[Rows from a data source]
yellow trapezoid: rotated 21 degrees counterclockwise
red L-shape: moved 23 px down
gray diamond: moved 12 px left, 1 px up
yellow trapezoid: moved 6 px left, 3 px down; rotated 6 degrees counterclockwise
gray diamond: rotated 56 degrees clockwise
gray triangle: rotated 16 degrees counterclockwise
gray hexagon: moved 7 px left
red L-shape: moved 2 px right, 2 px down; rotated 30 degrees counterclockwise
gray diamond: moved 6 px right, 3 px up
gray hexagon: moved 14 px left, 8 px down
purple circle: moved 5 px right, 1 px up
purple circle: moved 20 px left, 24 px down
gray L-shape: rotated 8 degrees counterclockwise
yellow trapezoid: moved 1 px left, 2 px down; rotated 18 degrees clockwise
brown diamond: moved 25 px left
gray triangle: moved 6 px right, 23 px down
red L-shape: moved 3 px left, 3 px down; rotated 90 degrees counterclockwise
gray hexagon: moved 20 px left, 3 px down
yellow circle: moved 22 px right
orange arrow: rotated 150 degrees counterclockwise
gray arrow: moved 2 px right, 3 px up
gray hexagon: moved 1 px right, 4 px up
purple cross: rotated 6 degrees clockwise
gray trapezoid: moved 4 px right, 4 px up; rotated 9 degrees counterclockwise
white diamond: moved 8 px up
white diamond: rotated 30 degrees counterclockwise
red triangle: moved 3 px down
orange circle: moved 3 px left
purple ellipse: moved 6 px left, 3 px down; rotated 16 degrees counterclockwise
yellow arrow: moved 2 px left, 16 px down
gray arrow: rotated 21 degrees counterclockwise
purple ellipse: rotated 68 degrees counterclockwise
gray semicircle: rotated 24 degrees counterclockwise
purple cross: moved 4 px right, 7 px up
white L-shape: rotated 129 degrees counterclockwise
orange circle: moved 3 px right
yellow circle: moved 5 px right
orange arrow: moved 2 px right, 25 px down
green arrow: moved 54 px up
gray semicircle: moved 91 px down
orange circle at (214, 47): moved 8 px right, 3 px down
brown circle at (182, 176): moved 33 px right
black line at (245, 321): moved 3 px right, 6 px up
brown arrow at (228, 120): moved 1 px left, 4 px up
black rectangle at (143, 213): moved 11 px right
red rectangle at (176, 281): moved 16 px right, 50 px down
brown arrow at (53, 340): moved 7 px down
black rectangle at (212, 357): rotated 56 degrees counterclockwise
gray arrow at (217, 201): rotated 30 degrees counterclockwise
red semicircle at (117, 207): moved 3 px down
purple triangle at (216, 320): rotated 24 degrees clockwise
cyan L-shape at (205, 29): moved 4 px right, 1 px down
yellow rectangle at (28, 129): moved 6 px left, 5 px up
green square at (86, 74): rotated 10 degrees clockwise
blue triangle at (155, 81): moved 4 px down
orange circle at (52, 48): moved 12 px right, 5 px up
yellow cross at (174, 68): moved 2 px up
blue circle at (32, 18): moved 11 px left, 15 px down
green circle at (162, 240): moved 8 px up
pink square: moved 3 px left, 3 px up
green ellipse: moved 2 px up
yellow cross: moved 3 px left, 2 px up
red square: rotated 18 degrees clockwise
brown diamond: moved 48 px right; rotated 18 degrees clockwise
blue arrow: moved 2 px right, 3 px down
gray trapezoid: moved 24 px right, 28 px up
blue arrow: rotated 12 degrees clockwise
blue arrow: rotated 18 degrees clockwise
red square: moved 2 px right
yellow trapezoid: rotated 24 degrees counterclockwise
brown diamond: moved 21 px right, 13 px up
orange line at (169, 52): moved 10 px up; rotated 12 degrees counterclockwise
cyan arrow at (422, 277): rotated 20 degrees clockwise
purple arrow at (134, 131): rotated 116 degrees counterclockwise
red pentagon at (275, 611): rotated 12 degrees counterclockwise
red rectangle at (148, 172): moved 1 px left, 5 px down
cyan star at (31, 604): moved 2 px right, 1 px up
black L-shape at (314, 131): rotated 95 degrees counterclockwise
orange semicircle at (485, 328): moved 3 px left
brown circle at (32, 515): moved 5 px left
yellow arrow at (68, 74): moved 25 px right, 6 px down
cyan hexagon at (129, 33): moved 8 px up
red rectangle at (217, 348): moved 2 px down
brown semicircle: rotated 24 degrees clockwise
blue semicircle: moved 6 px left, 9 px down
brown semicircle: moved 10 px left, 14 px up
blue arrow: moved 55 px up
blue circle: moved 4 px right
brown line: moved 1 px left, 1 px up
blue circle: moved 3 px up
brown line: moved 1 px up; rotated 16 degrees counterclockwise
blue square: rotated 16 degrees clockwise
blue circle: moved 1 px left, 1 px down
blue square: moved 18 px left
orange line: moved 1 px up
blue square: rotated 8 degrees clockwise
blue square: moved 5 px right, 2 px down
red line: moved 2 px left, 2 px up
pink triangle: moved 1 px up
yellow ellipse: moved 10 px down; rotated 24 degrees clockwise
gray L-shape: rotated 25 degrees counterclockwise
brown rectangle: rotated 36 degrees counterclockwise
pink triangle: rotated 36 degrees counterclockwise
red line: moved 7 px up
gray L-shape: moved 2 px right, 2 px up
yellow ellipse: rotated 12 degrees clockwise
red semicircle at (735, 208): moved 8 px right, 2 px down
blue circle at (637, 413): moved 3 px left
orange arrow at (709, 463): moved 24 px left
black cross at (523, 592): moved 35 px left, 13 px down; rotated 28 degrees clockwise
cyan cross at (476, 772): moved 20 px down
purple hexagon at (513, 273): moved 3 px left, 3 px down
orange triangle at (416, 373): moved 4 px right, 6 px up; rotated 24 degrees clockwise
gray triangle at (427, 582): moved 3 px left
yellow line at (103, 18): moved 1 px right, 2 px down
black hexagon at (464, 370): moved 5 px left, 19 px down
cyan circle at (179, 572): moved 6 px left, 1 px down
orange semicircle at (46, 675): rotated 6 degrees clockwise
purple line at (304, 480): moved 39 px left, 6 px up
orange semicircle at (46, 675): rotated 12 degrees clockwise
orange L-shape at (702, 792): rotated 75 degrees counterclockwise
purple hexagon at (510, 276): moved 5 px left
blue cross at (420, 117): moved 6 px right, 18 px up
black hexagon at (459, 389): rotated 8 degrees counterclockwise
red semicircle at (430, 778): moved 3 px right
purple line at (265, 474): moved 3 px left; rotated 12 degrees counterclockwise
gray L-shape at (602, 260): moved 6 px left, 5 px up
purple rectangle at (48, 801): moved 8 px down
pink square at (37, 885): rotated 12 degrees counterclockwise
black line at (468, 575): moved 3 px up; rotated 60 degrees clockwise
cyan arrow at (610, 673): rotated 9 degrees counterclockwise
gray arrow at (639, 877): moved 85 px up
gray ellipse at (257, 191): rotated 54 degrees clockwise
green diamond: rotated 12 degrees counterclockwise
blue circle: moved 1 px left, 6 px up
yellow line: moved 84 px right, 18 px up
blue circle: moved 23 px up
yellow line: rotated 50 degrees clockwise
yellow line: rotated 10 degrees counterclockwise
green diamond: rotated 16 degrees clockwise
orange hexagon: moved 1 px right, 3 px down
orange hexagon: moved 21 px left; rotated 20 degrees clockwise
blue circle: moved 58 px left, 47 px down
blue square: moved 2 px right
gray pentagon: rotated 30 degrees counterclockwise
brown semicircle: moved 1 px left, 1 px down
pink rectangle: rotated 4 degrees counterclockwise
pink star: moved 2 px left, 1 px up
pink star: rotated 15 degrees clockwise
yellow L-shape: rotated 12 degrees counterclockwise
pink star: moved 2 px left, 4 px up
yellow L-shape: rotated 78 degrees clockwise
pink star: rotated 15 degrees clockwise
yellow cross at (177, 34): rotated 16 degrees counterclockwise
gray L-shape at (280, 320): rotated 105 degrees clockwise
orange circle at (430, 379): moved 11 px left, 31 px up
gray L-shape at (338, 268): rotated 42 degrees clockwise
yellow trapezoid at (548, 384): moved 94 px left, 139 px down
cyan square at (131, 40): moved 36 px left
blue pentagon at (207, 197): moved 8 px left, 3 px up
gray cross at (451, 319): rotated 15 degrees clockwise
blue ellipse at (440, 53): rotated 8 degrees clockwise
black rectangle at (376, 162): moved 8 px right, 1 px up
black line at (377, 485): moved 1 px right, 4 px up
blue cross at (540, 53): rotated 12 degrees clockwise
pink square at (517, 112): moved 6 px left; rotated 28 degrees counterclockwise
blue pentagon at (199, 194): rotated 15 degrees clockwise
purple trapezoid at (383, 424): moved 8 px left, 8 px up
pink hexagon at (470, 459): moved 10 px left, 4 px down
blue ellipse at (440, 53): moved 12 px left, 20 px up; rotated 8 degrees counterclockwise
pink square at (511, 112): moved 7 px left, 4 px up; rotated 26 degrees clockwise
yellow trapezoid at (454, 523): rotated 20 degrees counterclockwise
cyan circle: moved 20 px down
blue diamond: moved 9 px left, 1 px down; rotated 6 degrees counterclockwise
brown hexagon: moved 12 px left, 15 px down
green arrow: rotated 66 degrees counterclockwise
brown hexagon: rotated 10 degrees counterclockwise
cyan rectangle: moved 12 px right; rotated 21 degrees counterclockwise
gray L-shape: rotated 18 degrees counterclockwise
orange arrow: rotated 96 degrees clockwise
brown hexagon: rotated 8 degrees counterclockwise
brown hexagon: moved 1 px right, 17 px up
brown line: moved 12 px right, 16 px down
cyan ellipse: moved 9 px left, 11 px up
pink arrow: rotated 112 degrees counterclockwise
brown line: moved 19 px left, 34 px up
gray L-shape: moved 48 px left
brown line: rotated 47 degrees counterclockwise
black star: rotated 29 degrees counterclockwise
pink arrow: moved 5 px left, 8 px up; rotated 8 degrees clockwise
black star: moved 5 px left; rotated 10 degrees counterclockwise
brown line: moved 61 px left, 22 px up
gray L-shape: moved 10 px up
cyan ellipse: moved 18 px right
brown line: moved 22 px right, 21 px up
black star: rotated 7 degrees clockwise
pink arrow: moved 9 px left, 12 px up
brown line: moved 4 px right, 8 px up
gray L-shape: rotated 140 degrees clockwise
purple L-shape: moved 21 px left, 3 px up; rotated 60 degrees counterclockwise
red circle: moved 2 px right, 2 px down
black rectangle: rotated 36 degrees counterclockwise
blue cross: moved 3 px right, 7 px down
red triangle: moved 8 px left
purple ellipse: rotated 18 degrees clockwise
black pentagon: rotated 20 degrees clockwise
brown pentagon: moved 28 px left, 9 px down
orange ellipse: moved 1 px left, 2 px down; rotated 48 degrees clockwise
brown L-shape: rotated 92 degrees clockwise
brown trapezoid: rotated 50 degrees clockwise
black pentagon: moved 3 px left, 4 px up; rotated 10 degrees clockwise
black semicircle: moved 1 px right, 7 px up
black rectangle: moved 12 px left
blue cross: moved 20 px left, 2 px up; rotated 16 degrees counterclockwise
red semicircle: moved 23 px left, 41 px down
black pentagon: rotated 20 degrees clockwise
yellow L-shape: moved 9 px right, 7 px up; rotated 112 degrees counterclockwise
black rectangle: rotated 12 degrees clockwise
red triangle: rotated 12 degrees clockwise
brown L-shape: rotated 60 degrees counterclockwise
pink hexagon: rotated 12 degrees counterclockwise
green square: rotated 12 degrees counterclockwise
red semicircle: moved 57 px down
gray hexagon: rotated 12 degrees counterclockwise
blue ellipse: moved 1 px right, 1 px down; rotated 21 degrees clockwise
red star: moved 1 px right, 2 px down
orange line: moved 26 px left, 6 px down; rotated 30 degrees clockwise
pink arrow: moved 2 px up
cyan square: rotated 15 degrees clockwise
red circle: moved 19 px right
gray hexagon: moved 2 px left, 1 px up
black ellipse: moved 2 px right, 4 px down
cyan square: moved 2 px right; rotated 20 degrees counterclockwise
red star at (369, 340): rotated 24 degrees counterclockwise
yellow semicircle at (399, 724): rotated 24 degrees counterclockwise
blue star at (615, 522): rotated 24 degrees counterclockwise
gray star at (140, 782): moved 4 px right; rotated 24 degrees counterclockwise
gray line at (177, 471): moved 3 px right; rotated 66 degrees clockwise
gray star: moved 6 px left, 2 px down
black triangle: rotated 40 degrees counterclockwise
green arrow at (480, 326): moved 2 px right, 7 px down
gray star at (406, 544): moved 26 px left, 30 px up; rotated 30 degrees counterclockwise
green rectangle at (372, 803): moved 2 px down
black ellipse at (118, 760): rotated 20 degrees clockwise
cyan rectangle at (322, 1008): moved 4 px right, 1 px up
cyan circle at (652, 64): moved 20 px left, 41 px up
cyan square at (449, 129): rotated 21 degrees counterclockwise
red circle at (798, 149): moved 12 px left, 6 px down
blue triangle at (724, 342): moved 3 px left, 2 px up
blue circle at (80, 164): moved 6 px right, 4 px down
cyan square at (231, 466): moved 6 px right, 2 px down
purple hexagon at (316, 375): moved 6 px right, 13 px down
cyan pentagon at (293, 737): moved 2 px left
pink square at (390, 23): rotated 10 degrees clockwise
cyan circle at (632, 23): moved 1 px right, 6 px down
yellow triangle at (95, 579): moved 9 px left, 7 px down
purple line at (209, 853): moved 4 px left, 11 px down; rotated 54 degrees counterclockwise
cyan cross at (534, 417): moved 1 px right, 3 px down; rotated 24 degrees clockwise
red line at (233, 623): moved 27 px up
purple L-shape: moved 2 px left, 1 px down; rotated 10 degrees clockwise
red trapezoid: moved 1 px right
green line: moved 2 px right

## Required task
Copy out the rows above word for word, starting at the first row and ending with the row that contains "yellow trapezoid: moved 1", including both.

## Answer to this problem
yellow trapezoid: rotated 21 degrees counterclockwise
red L-shape: moved 23 px down
gray diamond: moved 12 px left, 1 px up
yellow trapezoid: moved 6 px left, 3 px down; rotated 6 degrees counterclockwise
gray diamond: rotated 56 degrees clockwise
gray triangle: rotated 16 degrees counterclockwise
gray hexagon: moved 7 px left
red L-shape: moved 2 px right, 2 px down; rotated 30 degrees counterclockwise
gray diamond: moved 6 px right, 3 px up
gray hexagon: moved 14 px left, 8 px down
purple circle: moved 5 px right, 1 px up
purple circle: moved 20 px left, 24 px down
gray L-shape: rotated 8 degrees counterclockwise
yellow trapezoid: moved 1 px left, 2 px down; rotated 18 degrees clockwise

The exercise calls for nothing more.